▸ Problem to solve:
Would you reproduce exactly the lines below from the one holding "MATRIX1 pin CS: A6 -> D12" through the one holding "SD pin SCK: TX -> D7", inclusive, and no others?

▸ Change listing data:
◆ ◆ ◆ ◆ ◆ ◆ ◆
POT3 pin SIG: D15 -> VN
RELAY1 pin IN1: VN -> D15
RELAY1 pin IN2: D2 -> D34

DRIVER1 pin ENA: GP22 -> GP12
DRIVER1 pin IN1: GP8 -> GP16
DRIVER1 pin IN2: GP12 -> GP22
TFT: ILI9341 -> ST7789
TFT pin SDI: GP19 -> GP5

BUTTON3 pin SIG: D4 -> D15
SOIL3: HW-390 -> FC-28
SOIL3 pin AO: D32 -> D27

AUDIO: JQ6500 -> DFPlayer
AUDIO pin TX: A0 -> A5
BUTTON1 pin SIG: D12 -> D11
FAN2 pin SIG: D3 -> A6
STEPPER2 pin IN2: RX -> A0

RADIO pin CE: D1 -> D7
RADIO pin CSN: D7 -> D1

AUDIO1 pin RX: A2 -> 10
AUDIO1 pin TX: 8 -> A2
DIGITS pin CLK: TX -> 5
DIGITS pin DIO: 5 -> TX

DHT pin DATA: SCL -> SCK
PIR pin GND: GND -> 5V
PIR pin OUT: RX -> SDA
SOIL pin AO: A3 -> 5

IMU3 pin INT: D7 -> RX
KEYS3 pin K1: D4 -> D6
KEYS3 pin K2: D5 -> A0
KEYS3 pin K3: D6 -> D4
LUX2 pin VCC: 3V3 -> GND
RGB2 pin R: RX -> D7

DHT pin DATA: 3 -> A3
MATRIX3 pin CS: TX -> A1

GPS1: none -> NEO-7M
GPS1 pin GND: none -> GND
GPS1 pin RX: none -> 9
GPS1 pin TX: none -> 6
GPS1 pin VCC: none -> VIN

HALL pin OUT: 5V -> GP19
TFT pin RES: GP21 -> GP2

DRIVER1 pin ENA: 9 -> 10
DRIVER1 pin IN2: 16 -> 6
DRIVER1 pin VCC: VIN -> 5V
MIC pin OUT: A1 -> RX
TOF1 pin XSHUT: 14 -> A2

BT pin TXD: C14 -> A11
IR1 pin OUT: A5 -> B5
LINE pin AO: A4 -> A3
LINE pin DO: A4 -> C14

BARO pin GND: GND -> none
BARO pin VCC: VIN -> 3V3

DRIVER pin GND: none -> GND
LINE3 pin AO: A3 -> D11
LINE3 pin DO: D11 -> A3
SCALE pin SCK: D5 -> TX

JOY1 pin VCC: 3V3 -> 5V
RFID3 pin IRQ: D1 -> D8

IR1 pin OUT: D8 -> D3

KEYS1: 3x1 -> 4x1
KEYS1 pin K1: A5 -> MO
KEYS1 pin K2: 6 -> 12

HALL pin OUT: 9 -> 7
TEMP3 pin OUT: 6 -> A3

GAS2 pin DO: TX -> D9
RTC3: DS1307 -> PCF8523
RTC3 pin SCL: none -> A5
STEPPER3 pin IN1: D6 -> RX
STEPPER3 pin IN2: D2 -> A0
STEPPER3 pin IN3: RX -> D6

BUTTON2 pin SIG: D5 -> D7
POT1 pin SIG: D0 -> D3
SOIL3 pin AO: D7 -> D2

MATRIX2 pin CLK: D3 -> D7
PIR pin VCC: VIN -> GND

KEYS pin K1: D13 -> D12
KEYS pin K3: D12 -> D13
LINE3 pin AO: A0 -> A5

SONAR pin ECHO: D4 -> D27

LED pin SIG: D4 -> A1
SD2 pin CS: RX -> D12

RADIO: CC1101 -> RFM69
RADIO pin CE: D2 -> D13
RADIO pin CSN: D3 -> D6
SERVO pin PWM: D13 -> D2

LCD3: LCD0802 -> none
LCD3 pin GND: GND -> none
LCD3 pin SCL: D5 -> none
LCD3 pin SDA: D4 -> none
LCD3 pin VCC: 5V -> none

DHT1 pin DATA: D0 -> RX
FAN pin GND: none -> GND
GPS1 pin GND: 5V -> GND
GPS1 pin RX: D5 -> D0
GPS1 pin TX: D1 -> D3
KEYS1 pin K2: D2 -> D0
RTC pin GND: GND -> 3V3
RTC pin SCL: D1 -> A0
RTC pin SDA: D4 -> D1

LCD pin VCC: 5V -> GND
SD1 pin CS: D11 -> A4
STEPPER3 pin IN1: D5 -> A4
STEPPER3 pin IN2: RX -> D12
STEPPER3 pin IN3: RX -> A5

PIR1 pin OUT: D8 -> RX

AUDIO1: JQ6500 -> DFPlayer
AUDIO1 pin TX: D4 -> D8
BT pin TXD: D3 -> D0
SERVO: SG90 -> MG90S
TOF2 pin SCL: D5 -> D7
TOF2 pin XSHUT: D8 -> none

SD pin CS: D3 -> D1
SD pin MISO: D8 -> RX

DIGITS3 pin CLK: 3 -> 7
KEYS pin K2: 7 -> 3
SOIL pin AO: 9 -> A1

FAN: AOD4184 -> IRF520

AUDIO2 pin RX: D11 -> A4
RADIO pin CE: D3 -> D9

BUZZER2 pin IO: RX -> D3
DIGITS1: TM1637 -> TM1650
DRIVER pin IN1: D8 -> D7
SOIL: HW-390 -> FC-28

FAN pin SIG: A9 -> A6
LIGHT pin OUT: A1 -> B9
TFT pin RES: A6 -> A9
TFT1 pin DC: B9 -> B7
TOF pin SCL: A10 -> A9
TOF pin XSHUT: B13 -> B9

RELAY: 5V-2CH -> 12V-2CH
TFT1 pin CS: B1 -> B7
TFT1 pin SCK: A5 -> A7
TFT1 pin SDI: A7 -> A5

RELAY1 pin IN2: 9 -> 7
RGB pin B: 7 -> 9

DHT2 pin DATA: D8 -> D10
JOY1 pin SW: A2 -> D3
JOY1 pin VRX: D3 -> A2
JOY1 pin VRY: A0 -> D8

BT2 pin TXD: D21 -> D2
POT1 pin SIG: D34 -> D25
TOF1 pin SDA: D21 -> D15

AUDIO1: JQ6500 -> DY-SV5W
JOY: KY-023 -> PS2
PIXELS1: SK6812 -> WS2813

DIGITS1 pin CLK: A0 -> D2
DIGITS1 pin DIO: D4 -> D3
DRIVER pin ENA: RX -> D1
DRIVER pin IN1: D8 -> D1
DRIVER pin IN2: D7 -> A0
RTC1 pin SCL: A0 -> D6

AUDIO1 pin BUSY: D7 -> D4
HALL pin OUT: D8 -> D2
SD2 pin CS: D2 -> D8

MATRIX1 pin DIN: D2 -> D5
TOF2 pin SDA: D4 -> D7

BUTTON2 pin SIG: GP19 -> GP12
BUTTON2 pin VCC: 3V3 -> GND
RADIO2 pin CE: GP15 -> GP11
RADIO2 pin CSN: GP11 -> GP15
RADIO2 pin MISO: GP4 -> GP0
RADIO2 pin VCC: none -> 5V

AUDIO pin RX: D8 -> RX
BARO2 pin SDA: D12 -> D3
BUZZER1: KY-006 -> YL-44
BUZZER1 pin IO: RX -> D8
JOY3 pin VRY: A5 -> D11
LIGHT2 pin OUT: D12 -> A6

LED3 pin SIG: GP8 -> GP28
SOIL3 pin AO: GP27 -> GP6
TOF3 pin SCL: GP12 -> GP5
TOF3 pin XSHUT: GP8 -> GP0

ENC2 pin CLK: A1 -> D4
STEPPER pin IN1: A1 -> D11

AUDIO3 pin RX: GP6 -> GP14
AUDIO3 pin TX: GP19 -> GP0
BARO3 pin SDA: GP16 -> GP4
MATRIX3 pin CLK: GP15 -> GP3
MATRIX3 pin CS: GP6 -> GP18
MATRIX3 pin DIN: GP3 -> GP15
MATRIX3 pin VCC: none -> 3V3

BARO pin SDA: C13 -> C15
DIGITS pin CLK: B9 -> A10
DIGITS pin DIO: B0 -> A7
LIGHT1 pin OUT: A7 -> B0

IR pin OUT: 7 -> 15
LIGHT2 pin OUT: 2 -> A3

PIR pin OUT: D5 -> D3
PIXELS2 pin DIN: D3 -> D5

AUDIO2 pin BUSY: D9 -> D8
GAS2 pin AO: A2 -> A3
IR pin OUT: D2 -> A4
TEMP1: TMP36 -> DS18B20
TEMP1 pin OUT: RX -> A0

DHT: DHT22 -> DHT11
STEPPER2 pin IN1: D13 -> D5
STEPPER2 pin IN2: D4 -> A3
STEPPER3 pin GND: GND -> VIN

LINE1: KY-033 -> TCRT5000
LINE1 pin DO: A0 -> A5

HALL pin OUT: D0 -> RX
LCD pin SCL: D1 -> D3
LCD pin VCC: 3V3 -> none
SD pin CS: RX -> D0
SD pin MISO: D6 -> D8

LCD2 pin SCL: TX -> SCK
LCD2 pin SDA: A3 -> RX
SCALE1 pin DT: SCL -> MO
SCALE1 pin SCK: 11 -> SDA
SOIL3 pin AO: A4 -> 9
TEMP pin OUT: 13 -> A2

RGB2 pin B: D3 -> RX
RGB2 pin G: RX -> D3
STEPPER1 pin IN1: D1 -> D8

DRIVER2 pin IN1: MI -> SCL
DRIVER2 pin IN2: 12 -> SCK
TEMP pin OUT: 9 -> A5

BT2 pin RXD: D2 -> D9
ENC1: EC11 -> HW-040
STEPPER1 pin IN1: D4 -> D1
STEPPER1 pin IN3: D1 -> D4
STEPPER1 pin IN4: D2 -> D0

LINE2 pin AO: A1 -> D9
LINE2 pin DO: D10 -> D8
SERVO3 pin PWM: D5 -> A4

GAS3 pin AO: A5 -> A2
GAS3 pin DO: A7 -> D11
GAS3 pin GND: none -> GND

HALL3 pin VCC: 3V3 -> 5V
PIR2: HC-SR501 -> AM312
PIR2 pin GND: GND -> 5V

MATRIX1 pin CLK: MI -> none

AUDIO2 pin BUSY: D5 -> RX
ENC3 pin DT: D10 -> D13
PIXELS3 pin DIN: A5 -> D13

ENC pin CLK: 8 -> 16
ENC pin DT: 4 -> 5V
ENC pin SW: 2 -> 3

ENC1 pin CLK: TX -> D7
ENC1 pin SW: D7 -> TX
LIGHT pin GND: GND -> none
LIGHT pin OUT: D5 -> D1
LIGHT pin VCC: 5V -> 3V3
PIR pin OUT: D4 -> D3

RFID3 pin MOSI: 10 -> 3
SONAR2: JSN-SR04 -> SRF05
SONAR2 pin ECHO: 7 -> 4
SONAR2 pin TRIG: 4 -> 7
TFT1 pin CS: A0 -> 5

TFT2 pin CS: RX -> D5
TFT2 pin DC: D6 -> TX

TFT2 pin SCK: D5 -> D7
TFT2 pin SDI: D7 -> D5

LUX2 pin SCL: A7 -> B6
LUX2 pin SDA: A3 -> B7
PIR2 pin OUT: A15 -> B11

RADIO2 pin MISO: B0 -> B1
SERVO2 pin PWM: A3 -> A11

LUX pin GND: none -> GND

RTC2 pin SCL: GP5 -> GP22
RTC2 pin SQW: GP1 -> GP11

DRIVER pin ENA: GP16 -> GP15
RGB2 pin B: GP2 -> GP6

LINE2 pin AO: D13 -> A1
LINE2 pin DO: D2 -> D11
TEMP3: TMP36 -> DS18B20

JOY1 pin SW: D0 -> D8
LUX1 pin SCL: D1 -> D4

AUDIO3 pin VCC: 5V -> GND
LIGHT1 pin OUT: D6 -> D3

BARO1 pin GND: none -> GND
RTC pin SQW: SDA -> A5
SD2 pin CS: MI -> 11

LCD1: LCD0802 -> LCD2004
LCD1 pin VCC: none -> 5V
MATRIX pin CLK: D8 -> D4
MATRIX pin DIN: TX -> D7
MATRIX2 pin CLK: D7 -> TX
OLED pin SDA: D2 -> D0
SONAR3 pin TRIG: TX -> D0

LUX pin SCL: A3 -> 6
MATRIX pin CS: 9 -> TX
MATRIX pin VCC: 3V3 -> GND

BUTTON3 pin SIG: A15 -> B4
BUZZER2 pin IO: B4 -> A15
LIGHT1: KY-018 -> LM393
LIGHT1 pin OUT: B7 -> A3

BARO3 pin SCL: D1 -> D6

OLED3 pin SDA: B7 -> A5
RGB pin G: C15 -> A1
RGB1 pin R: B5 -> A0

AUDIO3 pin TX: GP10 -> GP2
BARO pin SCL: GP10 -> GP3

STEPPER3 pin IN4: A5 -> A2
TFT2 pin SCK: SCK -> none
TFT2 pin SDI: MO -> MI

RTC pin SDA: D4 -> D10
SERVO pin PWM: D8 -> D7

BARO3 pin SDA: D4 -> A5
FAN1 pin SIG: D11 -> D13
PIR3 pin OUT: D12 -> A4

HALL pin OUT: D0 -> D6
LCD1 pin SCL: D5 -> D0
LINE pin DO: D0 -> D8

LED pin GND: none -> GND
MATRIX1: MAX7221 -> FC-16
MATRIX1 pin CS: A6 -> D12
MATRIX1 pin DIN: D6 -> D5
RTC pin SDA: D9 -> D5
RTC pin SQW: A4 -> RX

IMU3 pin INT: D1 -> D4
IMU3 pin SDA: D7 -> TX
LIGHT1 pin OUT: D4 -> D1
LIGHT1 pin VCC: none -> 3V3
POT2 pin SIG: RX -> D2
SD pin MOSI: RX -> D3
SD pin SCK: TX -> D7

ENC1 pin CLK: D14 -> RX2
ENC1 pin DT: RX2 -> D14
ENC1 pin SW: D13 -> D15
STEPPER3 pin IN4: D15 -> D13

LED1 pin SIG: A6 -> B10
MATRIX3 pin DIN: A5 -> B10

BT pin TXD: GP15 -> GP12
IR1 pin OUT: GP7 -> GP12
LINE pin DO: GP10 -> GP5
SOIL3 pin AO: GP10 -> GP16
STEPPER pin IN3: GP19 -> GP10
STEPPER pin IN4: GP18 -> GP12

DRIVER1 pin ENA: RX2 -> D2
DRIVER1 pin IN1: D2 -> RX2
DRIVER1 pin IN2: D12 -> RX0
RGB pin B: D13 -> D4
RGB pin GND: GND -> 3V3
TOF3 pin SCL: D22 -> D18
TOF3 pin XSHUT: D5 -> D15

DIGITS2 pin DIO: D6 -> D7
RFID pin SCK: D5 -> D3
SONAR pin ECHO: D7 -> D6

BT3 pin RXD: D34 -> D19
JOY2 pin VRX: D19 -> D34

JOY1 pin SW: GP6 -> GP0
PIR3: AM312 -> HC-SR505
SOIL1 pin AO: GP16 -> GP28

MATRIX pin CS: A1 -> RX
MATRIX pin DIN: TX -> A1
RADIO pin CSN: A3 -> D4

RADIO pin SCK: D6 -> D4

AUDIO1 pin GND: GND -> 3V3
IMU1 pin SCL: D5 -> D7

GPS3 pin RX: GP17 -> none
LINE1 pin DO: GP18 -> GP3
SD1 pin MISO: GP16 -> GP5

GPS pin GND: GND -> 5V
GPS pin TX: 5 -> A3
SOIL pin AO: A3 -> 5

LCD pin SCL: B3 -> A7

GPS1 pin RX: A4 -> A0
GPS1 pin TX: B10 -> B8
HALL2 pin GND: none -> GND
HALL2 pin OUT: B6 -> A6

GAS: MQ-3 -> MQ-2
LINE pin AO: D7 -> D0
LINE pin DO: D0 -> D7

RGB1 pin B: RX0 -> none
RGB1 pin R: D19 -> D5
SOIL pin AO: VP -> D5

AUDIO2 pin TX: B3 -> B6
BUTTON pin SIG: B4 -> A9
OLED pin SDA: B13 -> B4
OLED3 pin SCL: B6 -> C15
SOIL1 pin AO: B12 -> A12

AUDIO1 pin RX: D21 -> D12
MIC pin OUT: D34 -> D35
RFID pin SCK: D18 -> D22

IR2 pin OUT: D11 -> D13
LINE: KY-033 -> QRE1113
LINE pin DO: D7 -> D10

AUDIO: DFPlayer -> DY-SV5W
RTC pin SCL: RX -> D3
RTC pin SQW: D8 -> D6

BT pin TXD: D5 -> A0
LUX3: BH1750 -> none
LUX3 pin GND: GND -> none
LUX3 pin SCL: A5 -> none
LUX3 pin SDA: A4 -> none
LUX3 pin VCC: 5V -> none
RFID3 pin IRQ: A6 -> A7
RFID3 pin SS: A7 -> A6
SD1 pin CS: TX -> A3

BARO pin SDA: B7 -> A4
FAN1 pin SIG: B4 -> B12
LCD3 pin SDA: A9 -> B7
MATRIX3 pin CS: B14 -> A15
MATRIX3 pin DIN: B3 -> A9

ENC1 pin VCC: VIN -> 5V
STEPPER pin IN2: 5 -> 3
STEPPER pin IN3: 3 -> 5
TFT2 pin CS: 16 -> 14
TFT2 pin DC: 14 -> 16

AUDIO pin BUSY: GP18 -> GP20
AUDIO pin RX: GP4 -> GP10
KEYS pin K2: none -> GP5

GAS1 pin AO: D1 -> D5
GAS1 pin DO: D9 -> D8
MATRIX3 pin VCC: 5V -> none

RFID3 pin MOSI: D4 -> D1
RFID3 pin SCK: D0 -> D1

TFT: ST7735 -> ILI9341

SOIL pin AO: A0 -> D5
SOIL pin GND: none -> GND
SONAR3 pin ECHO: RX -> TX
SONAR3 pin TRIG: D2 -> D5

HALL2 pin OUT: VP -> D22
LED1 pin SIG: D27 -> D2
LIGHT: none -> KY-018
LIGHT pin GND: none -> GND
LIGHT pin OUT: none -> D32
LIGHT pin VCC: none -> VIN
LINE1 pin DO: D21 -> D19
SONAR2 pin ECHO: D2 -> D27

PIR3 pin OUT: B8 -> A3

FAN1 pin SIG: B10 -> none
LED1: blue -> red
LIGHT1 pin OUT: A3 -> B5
◆ ◆ ◆ ◆ ◆ ◆ ◆
▸ Response to the exercise:
MATRIX1 pin CS: A6 -> D12
MATRIX1 pin DIN: D6 -> D5
RTC pin SDA: D9 -> D5
RTC pin SQW: A4 -> RX

IMU3 pin INT: D1 -> D4
IMU3 pin SDA: D7 -> TX
LIGHT1 pin OUT: D4 -> D1
LIGHT1 pin VCC: none -> 3V3
POT2 pin SIG: RX -> D2
SD pin MOSI: RX -> D3
SD pin SCK: TX -> D7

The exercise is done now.